=== Records for processing ===

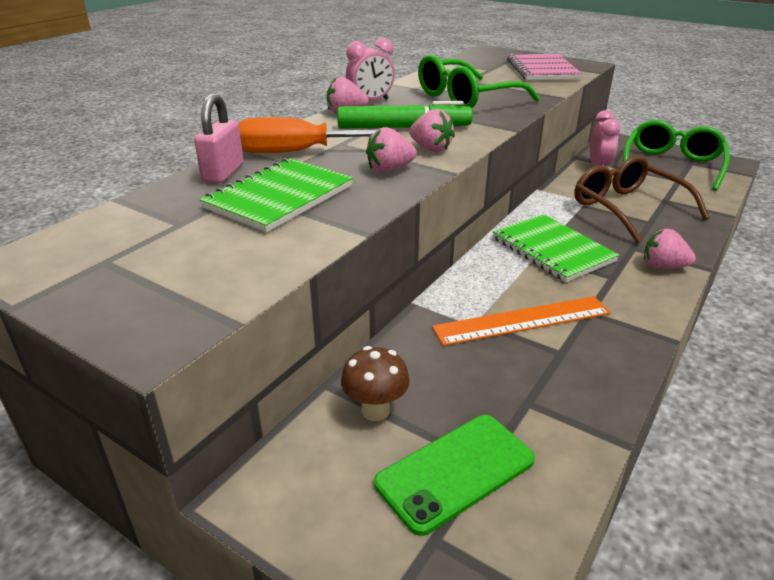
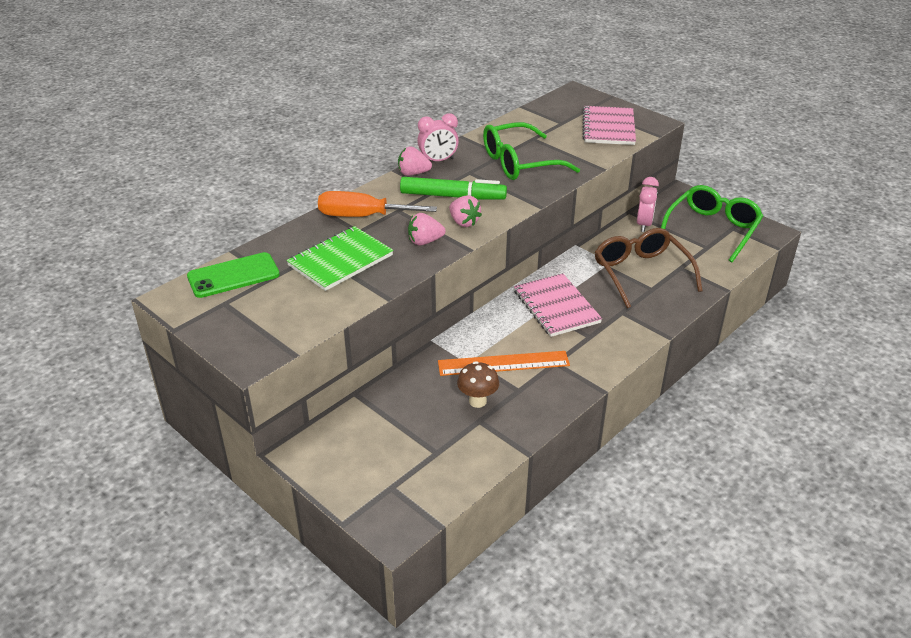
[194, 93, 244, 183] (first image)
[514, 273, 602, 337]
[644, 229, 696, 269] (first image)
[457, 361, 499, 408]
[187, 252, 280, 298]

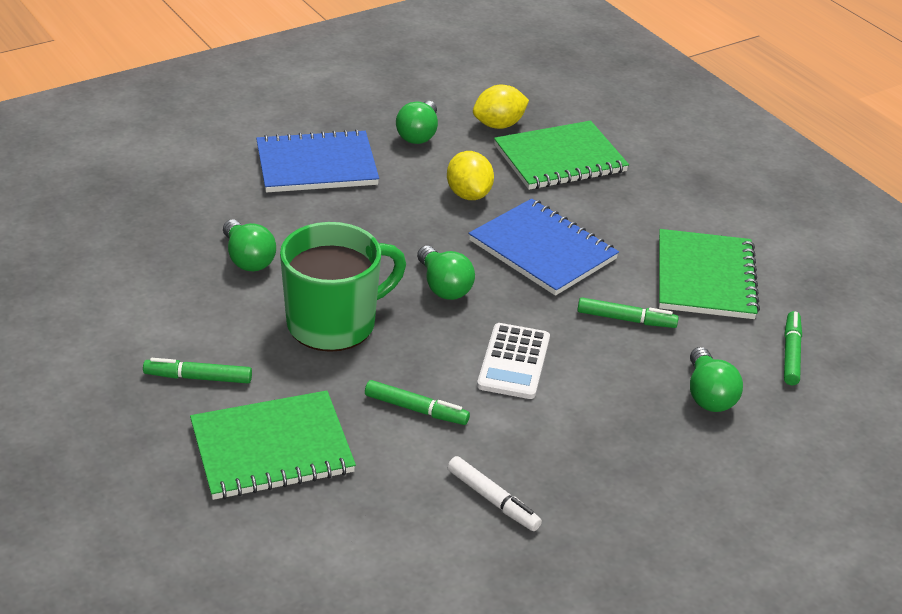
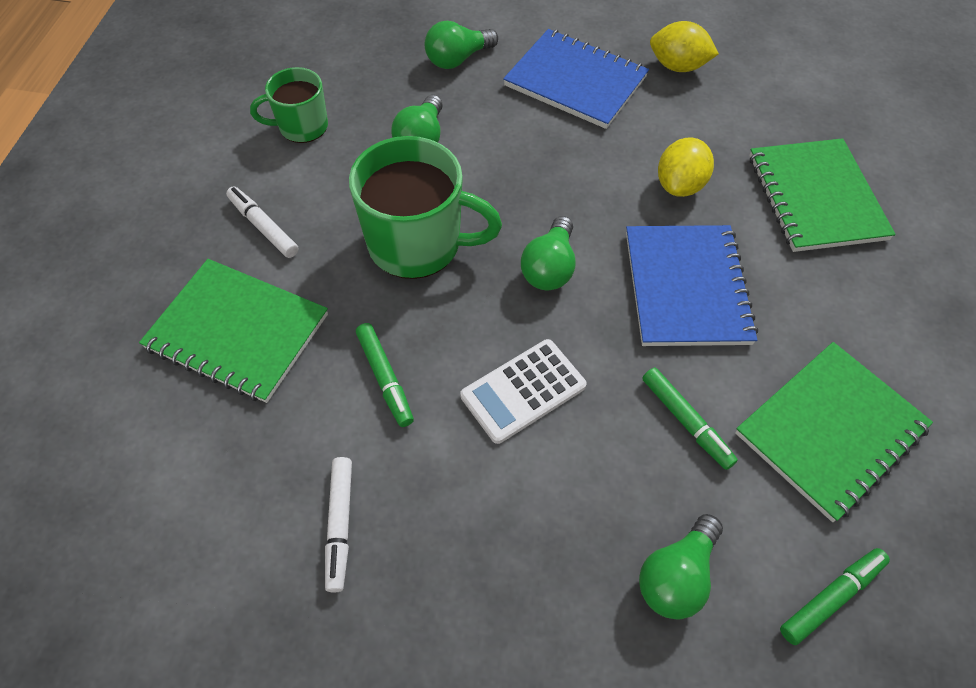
[650, 21, 719, 72]
[424, 21, 498, 69]
[749, 138, 896, 252]
[226, 187, 299, 258]
[250, 67, 328, 143]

=== Aim of the task ===
Going through the data, count each line where the word "image" appears, and state only the total.

=== Task response ===
2